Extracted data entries
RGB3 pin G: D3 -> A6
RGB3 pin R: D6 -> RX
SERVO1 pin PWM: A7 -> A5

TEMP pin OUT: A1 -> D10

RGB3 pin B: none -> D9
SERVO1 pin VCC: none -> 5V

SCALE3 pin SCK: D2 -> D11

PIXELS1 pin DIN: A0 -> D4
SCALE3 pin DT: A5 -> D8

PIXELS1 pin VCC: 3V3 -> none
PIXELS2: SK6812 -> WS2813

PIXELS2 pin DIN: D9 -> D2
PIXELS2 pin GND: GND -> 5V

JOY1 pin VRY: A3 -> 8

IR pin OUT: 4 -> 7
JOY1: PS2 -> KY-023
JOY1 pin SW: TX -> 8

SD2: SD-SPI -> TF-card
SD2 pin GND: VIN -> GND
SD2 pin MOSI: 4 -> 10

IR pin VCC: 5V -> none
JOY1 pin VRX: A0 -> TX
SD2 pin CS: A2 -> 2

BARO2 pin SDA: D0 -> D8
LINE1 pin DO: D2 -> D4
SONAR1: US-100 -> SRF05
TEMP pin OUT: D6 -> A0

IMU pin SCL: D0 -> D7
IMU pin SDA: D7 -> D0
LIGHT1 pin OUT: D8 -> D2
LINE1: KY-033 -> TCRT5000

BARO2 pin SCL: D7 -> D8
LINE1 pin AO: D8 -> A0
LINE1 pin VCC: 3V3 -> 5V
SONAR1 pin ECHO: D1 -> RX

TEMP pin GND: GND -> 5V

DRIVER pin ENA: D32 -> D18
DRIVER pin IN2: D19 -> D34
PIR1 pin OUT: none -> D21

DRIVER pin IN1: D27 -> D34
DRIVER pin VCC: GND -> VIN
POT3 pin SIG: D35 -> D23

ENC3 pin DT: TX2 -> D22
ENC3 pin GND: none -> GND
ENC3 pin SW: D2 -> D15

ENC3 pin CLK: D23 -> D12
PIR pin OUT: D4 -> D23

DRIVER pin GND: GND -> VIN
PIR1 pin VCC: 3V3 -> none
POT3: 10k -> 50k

**What is being asked**
A complete, exact transcription of the data above is required.

**Written answer**
RGB3 pin G: D3 -> A6
RGB3 pin R: D6 -> RX
SERVO1 pin PWM: A7 -> A5

TEMP pin OUT: A1 -> D10

RGB3 pin B: none -> D9
SERVO1 pin VCC: none -> 5V

SCALE3 pin SCK: D2 -> D11

PIXELS1 pin DIN: A0 -> D4
SCALE3 pin DT: A5 -> D8

PIXELS1 pin VCC: 3V3 -> none
PIXELS2: SK6812 -> WS2813

PIXELS2 pin DIN: D9 -> D2
PIXELS2 pin GND: GND -> 5V

JOY1 pin VRY: A3 -> 8

IR pin OUT: 4 -> 7
JOY1: PS2 -> KY-023
JOY1 pin SW: TX -> 8

SD2: SD-SPI -> TF-card
SD2 pin GND: VIN -> GND
SD2 pin MOSI: 4 -> 10

IR pin VCC: 5V -> none
JOY1 pin VRX: A0 -> TX
SD2 pin CS: A2 -> 2

BARO2 pin SDA: D0 -> D8
LINE1 pin DO: D2 -> D4
SONAR1: US-100 -> SRF05
TEMP pin OUT: D6 -> A0

IMU pin SCL: D0 -> D7
IMU pin SDA: D7 -> D0
LIGHT1 pin OUT: D8 -> D2
LINE1: KY-033 -> TCRT5000

BARO2 pin SCL: D7 -> D8
LINE1 pin AO: D8 -> A0
LINE1 pin VCC: 3V3 -> 5V
SONAR1 pin ECHO: D1 -> RX

TEMP pin GND: GND -> 5V

DRIVER pin ENA: D32 -> D18
DRIVER pin IN2: D19 -> D34
PIR1 pin OUT: none -> D21

DRIVER pin IN1: D27 -> D34
DRIVER pin VCC: GND -> VIN
POT3 pin SIG: D35 -> D23

ENC3 pin DT: TX2 -> D22
ENC3 pin GND: none -> GND
ENC3 pin SW: D2 -> D15

ENC3 pin CLK: D23 -> D12
PIR pin OUT: D4 -> D23

DRIVER pin GND: GND -> VIN
PIR1 pin VCC: 3V3 -> none
POT3: 10k -> 50k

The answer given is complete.